# DATA FOR PROCESSING:
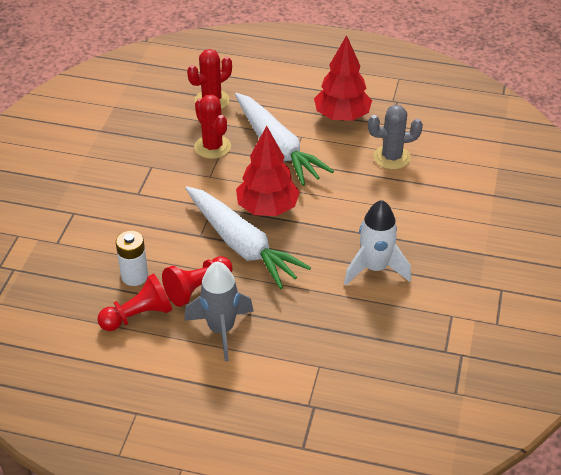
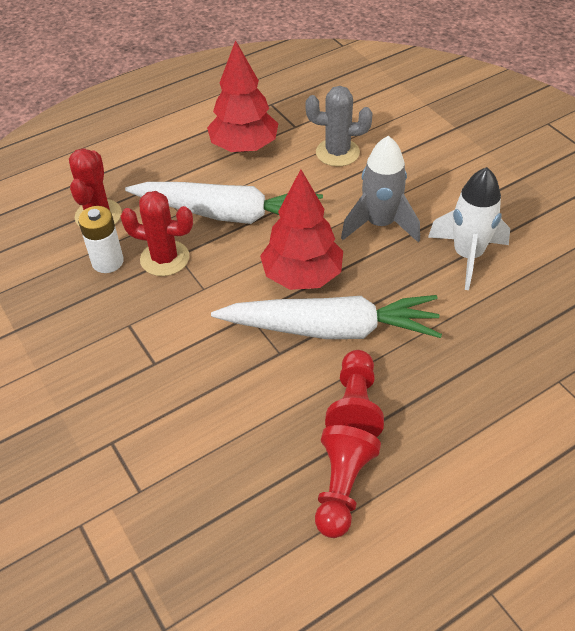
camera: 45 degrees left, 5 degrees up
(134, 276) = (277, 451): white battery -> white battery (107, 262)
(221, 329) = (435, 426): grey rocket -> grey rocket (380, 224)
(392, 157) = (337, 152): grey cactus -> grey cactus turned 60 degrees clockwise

* * *

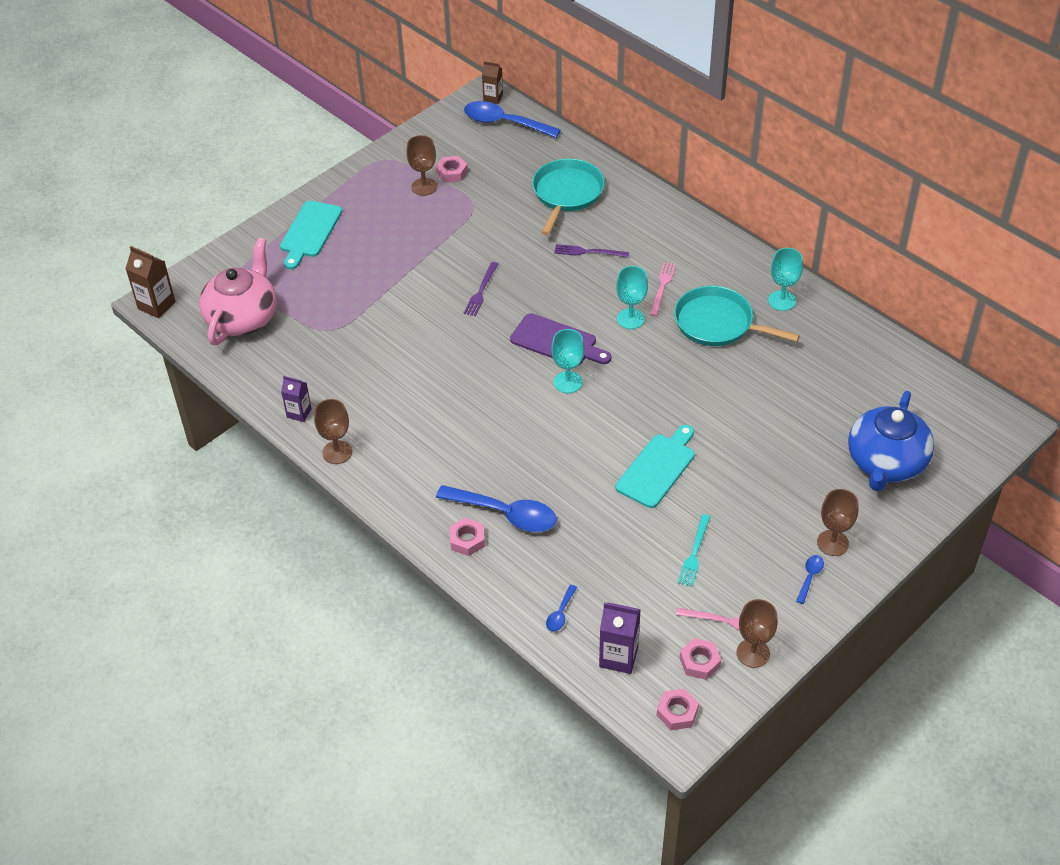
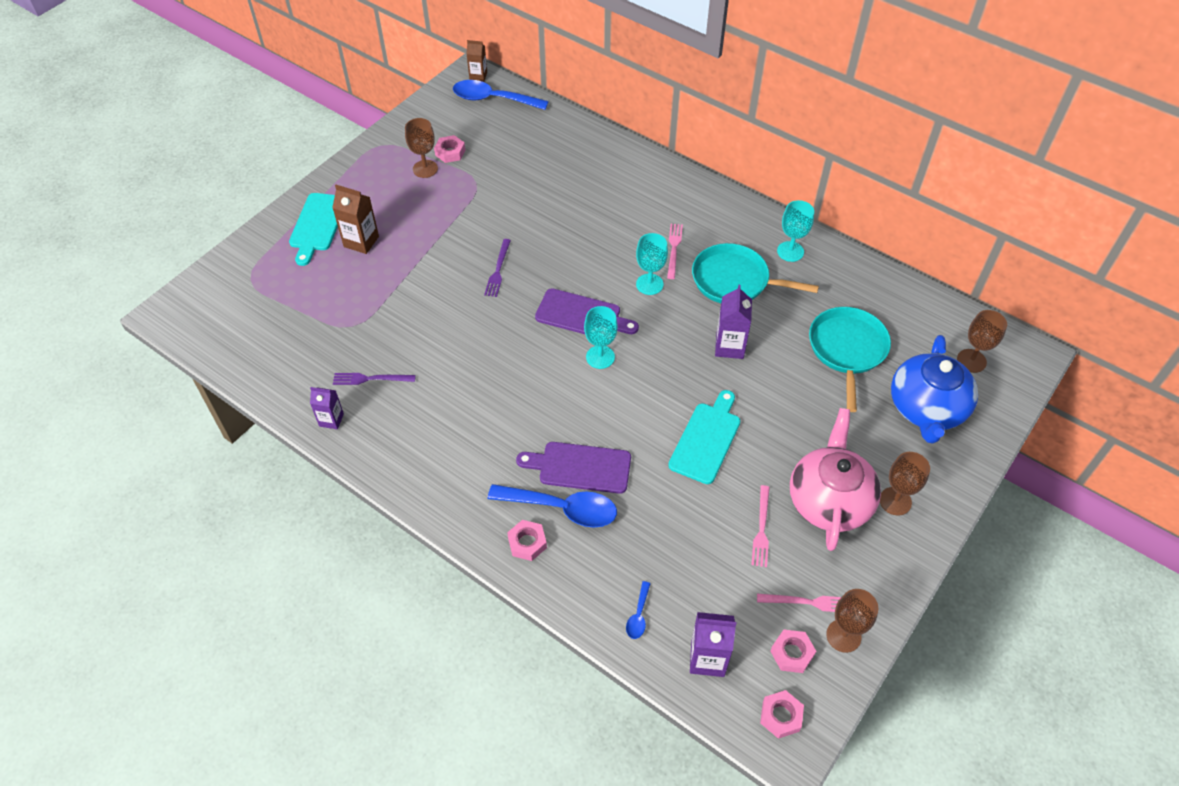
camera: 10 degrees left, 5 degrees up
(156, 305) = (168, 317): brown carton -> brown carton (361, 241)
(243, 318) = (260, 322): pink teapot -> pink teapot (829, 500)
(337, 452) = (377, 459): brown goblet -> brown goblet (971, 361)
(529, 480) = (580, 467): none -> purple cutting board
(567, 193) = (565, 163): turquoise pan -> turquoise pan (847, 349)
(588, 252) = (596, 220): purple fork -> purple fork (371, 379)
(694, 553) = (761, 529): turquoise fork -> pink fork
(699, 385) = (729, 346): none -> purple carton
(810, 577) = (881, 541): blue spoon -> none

# WORK REQUEST:
Please report every line of the records above that contains the word "carton".

# TASK RESULT:
(156, 305) = (168, 317): brown carton -> brown carton (361, 241)
(699, 385) = (729, 346): none -> purple carton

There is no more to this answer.